=== Dataset content ===

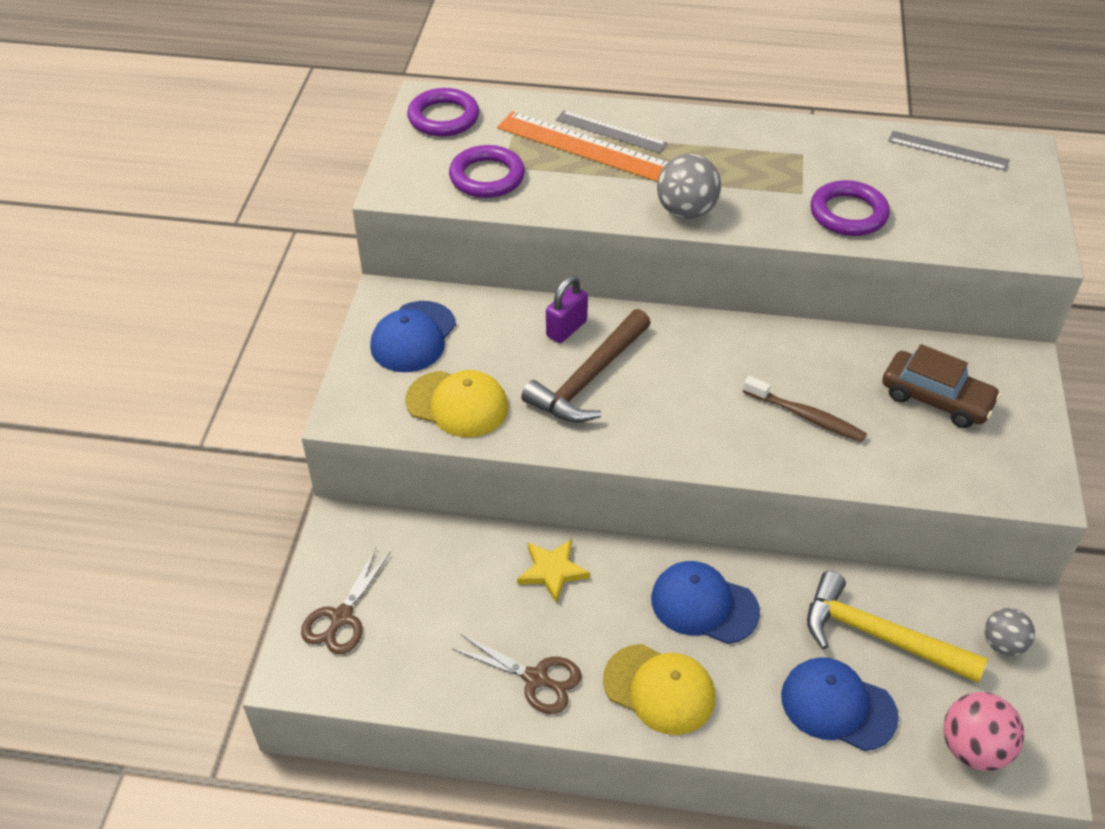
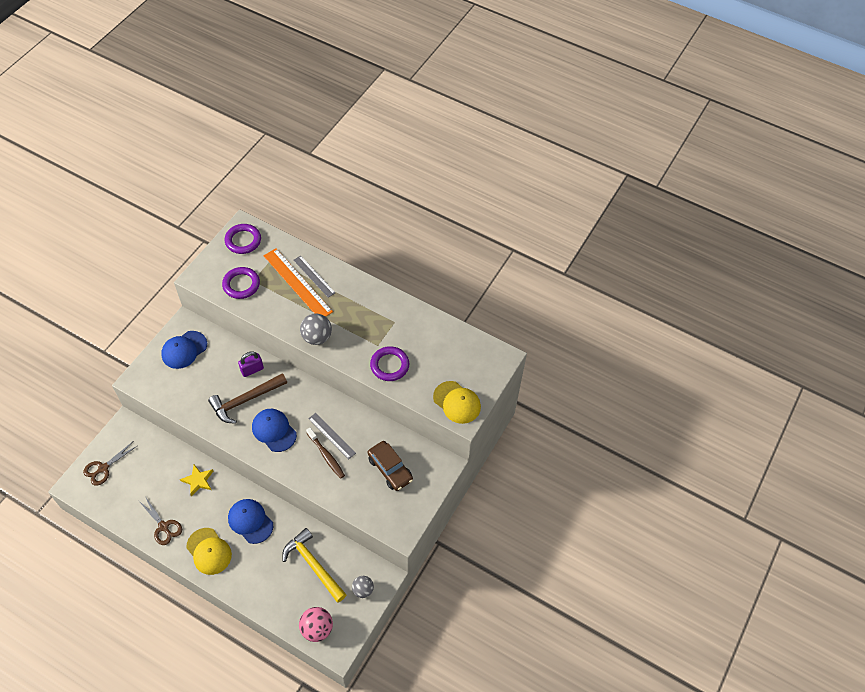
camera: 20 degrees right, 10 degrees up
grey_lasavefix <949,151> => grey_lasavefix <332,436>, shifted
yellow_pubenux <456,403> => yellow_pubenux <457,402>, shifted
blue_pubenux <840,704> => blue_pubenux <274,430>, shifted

=== Your goal ===
Would you repeat the complete listing exactly, excluding each picture it holds?

=== Response area ===
camera: 20 degrees right, 10 degrees up
grey_lasavefix <949,151> => grey_lasavefix <332,436>, shifted
yellow_pubenux <456,403> => yellow_pubenux <457,402>, shifted
blue_pubenux <840,704> => blue_pubenux <274,430>, shifted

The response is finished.